Edit difference data:
-- Opening Marker --
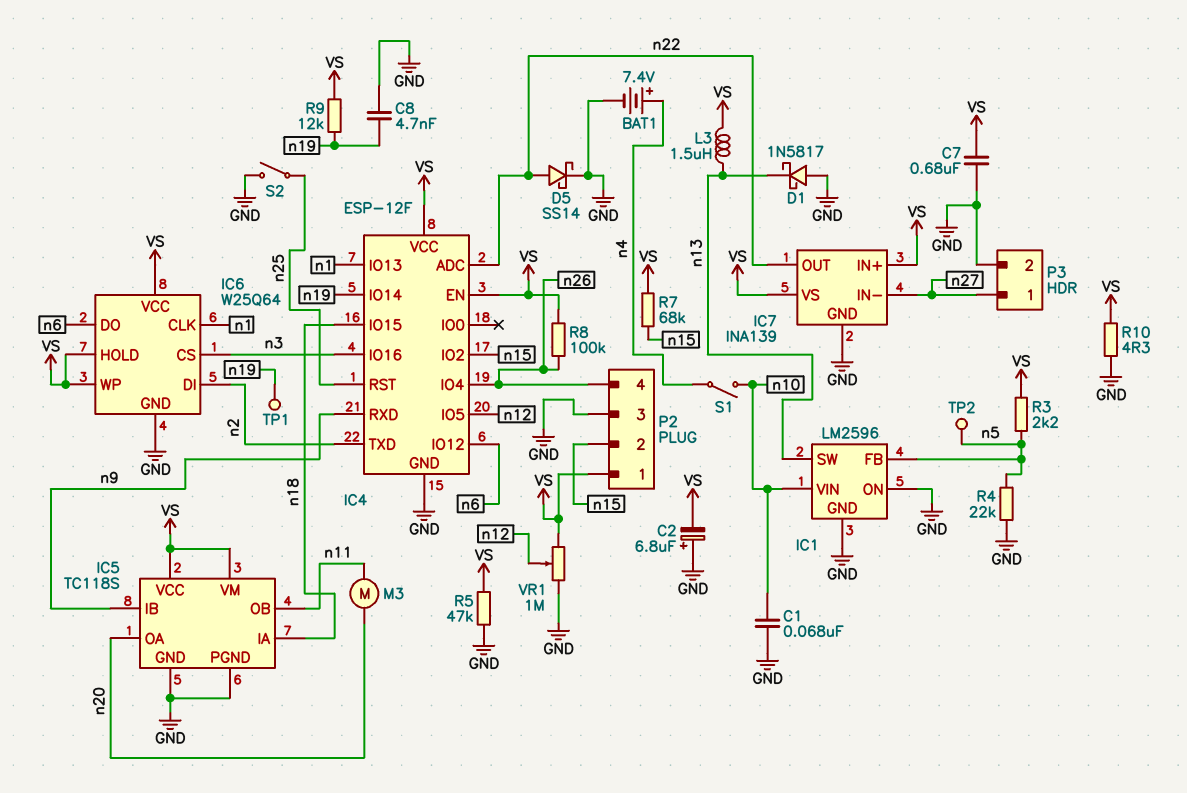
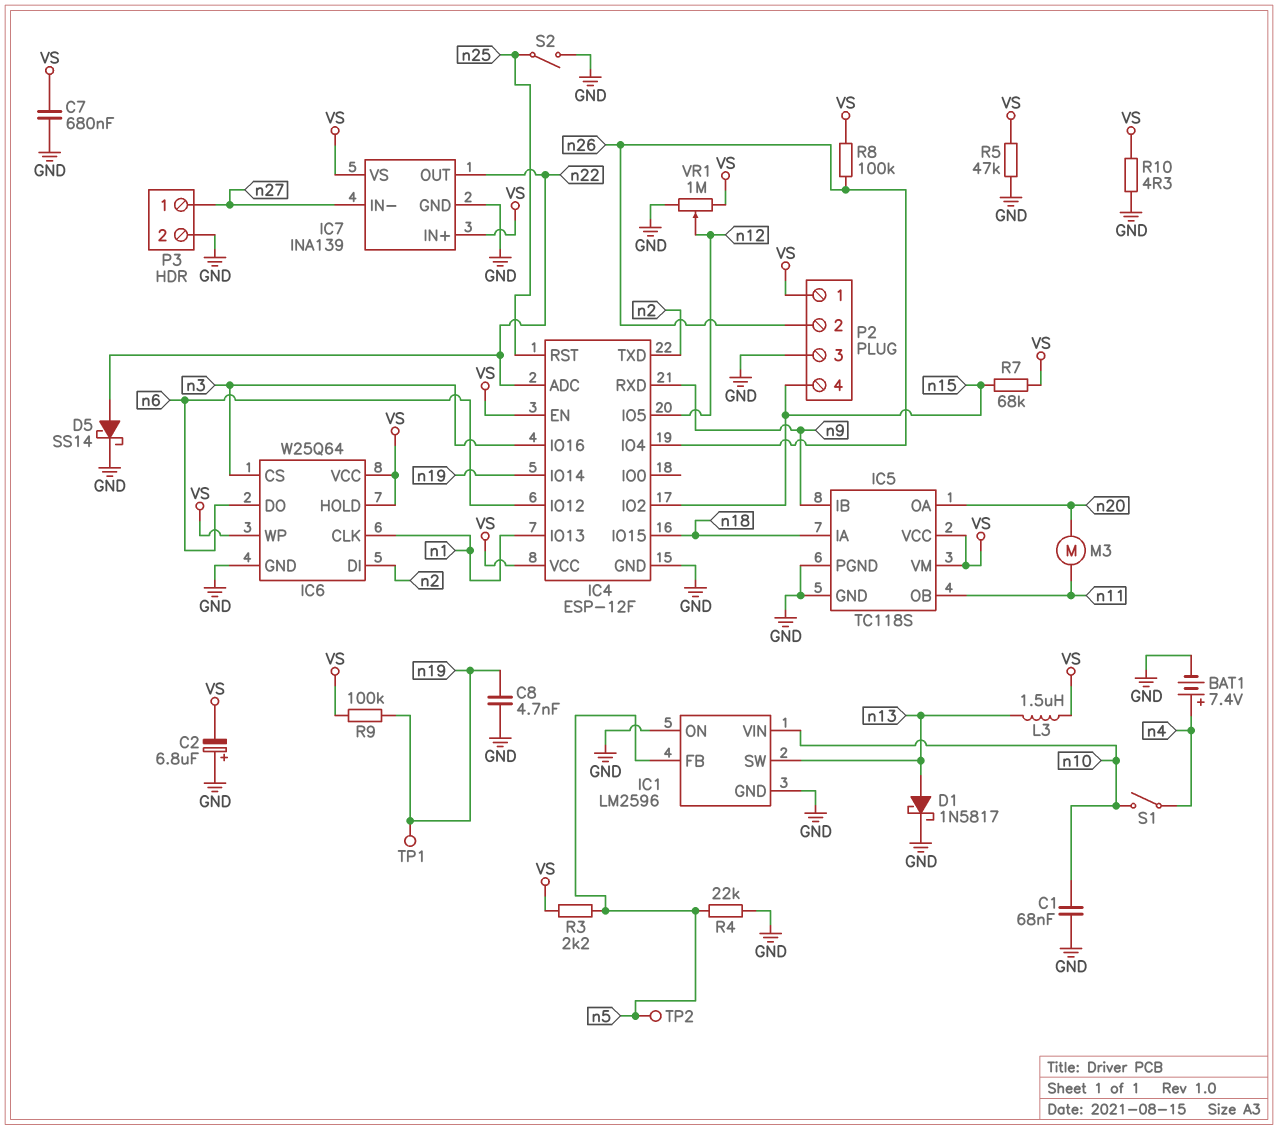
D1: schottky 1N5817 (A GND, K n13) -> schottky 1N5817 (A n13, K GND)
P2 pin 2: n15 -> n26
P2 pin 4: n26 -> n15
R9: 12k (VS, n19) -> 100k (VS, n19)

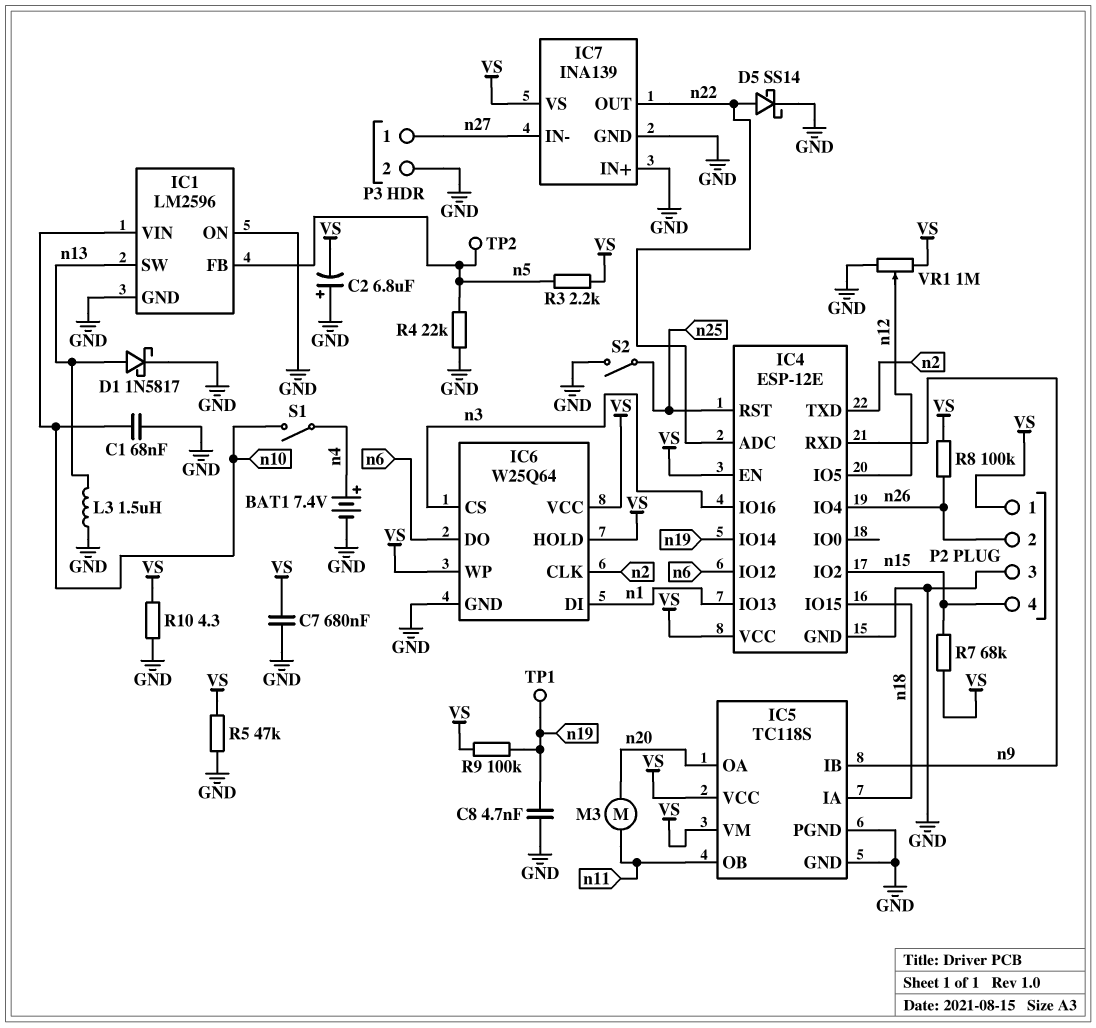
IC4: ESP-12F -> ESP-12E
IC6 pin CLK: n1 -> n2
IC6 pin DI: n2 -> n1
IC7 pin IN+: VS -> GND
L3: 1.5uH (VS, n13) -> 1.5uH (GND, n13)

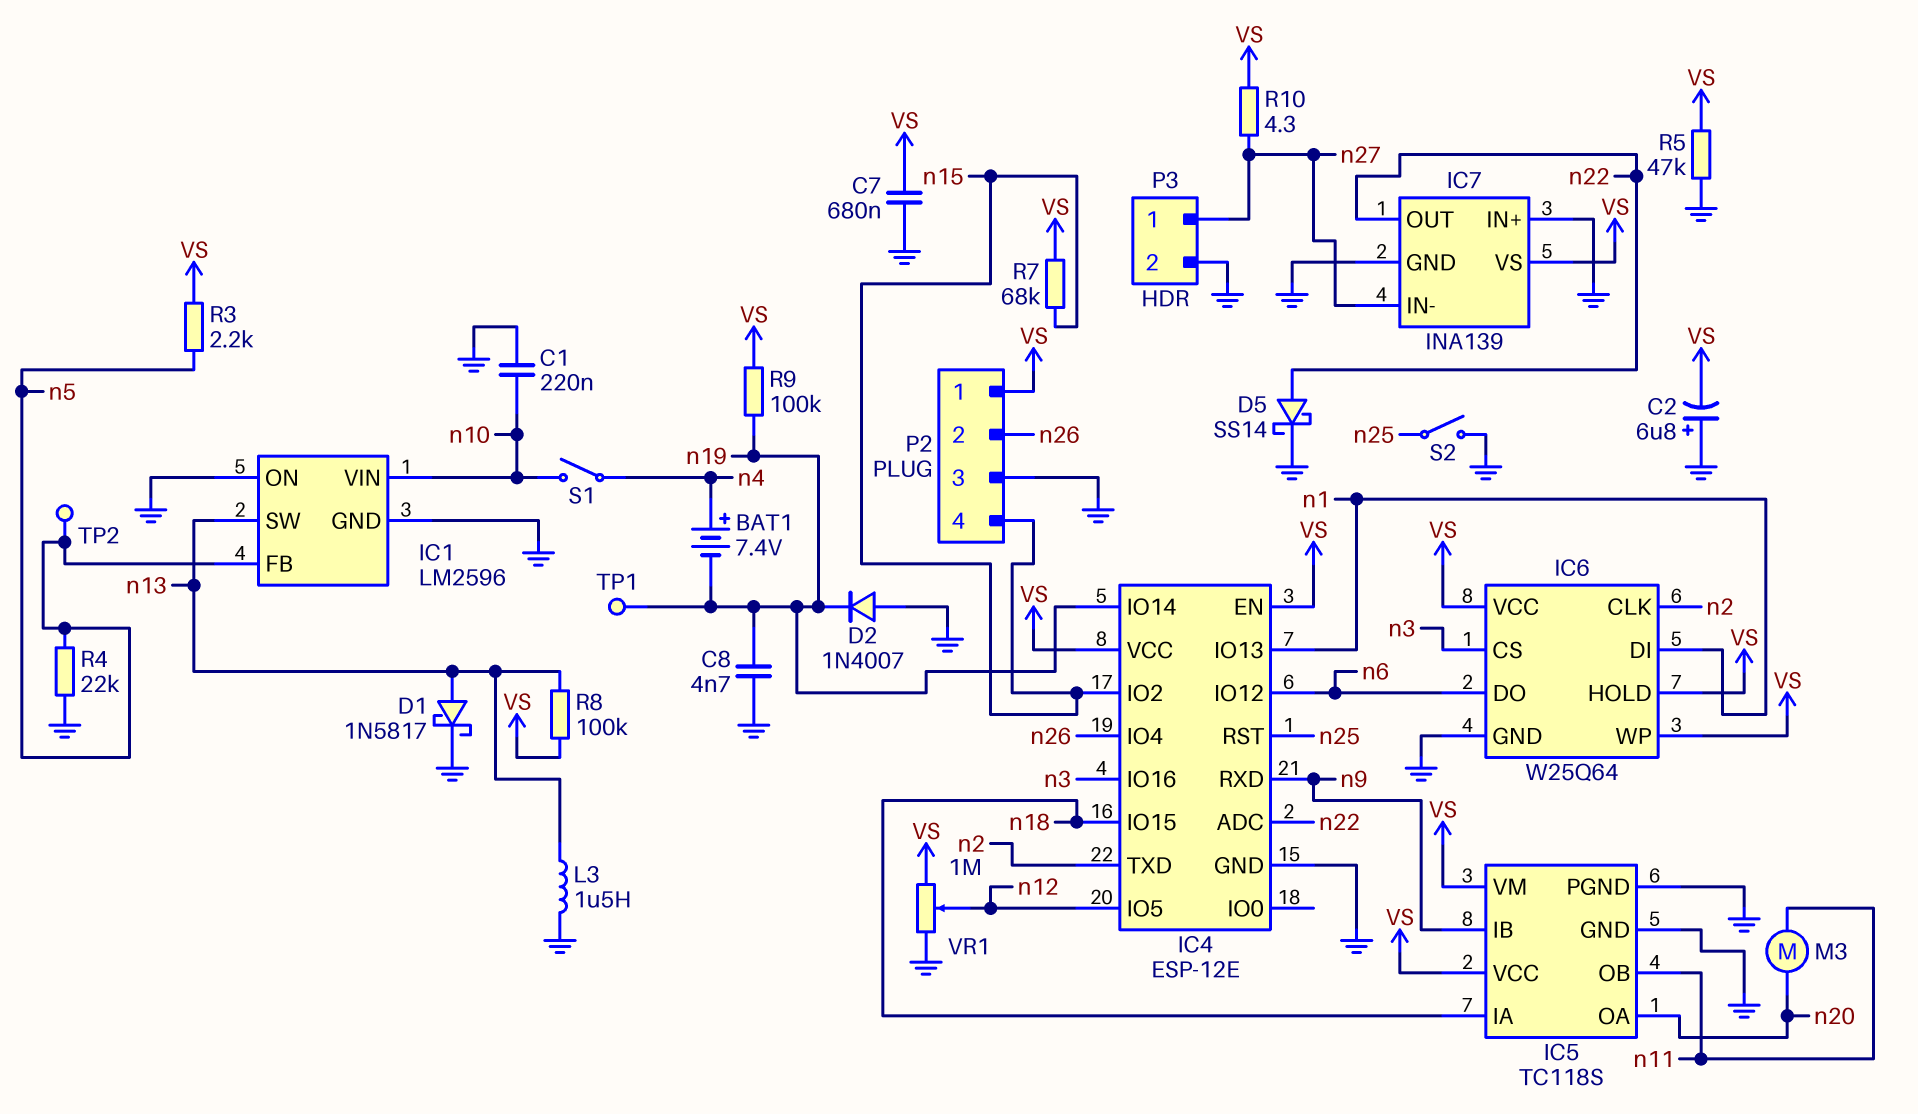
BAT1: 7.4V (plus n4, minus GND) -> 7.4V (plus n4, minus n19)
C1: 68nF (GND, n10) -> 220nF (GND, n10)
D2: none -> diode 1N4007 (A GND, K n19)
R8: 100k (VS, n26) -> 100k (VS, n13)
R10: 4.3 (GND, VS) -> 4.3 (VS, n27)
-- Closing Marker --
> _WORK ORDER_: Only the line with "C1: 68nF (GND, n10) -> 220nF (GND, n10)" and those preceding it, back to the first line of the entries, should be repeated exactly, without pictures.

> _RESULT_:
D1: schottky 1N5817 (A GND, K n13) -> schottky 1N5817 (A n13, K GND)
P2 pin 2: n15 -> n26
P2 pin 4: n26 -> n15
R9: 12k (VS, n19) -> 100k (VS, n19)

IC4: ESP-12F -> ESP-12E
IC6 pin CLK: n1 -> n2
IC6 pin DI: n2 -> n1
IC7 pin IN+: VS -> GND
L3: 1.5uH (VS, n13) -> 1.5uH (GND, n13)

BAT1: 7.4V (plus n4, minus GND) -> 7.4V (plus n4, minus n19)
C1: 68nF (GND, n10) -> 220nF (GND, n10)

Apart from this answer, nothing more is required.